#### Problem requirements
Of all the lines in the entries below, give again exactly those starting at the line containing "R107: 220 (LED, U101/RB7)" and ending at the line containing "U3: XOR 74LS86", both ends included, and no others.

Extracted material section start

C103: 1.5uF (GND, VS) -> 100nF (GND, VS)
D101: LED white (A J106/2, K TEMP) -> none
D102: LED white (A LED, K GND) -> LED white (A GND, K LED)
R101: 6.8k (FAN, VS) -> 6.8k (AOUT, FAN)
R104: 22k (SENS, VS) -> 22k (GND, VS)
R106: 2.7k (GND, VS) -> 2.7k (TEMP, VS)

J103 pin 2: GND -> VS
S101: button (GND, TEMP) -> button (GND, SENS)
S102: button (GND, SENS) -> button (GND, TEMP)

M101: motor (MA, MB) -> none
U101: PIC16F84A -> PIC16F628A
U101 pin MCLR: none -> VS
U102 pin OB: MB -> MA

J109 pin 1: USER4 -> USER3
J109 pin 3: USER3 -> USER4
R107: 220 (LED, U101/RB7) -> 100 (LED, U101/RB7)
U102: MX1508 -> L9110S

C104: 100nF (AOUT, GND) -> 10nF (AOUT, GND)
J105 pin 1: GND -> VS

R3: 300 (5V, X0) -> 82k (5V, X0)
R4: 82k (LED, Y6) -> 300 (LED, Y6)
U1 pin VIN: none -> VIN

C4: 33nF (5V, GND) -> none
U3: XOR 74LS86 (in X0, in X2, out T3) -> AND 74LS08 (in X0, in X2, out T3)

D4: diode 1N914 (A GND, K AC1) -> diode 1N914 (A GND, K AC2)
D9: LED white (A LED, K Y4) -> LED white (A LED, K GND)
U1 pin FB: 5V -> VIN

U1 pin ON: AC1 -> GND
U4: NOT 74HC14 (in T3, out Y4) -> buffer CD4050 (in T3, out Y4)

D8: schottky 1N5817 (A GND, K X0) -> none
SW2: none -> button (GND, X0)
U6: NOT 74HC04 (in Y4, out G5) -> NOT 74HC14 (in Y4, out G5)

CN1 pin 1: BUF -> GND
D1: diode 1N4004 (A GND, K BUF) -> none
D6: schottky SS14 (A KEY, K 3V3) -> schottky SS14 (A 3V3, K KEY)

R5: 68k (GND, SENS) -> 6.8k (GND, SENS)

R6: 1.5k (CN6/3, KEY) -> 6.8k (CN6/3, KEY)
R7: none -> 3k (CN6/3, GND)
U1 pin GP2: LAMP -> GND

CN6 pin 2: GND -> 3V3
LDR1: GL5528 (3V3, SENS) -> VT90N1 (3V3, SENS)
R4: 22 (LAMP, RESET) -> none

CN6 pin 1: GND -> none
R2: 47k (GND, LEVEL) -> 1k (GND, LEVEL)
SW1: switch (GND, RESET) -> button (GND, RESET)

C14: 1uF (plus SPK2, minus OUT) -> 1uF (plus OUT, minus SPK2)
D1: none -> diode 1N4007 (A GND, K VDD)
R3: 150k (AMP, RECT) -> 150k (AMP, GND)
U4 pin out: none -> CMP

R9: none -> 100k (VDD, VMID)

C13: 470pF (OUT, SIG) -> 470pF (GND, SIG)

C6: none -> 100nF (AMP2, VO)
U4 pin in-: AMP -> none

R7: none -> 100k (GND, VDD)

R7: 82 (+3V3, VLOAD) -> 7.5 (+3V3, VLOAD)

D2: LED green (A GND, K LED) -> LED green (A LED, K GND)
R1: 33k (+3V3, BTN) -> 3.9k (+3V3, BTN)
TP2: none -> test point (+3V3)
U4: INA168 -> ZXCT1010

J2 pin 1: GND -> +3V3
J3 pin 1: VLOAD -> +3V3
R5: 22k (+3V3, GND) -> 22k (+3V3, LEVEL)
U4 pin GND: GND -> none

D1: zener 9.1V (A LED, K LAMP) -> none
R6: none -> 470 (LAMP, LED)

Extracted material section end

#### Solution for this problem
R107: 220 (LED, U101/RB7) -> 100 (LED, U101/RB7)
U102: MX1508 -> L9110S

C104: 100nF (AOUT, GND) -> 10nF (AOUT, GND)
J105 pin 1: GND -> VS

R3: 300 (5V, X0) -> 82k (5V, X0)
R4: 82k (LED, Y6) -> 300 (LED, Y6)
U1 pin VIN: none -> VIN

C4: 33nF (5V, GND) -> none
U3: XOR 74LS86 (in X0, in X2, out T3) -> AND 74LS08 (in X0, in X2, out T3)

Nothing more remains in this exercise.